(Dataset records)

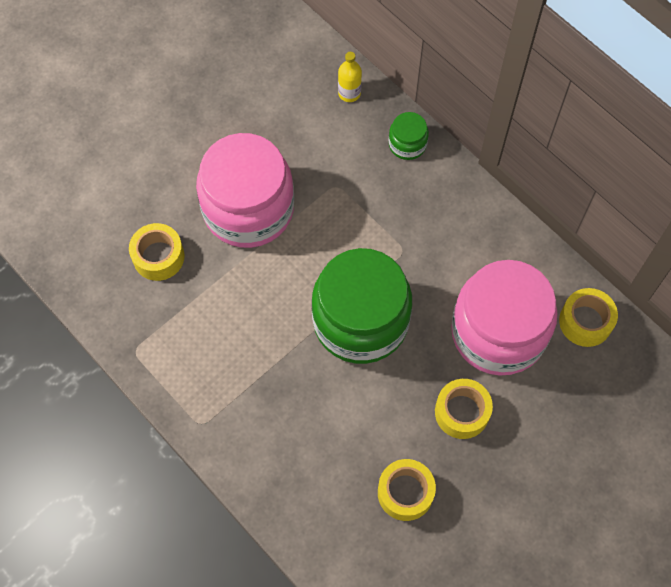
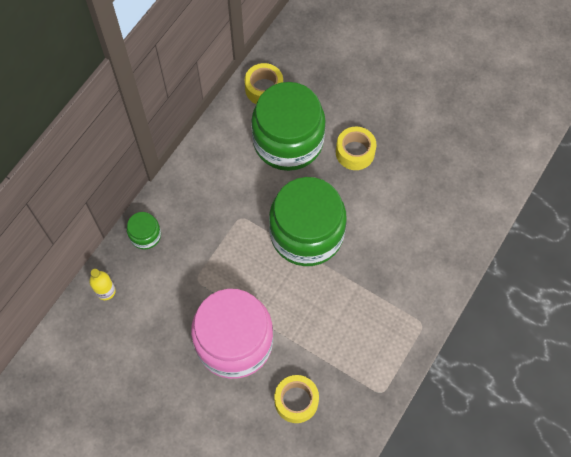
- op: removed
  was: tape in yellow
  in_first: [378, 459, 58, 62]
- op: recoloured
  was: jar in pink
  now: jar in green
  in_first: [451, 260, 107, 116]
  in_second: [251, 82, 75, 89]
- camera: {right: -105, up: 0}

WHAT IS NEEDED:
Output each entry shown above exactly as it stands, with all pictures removed.

RESPONSE:
- op: removed
  was: tape in yellow
  in_first: [378, 459, 58, 62]
- op: recoloured
  was: jar in pink
  now: jar in green
  in_first: [451, 260, 107, 116]
  in_second: [251, 82, 75, 89]
- camera: {right: -105, up: 0}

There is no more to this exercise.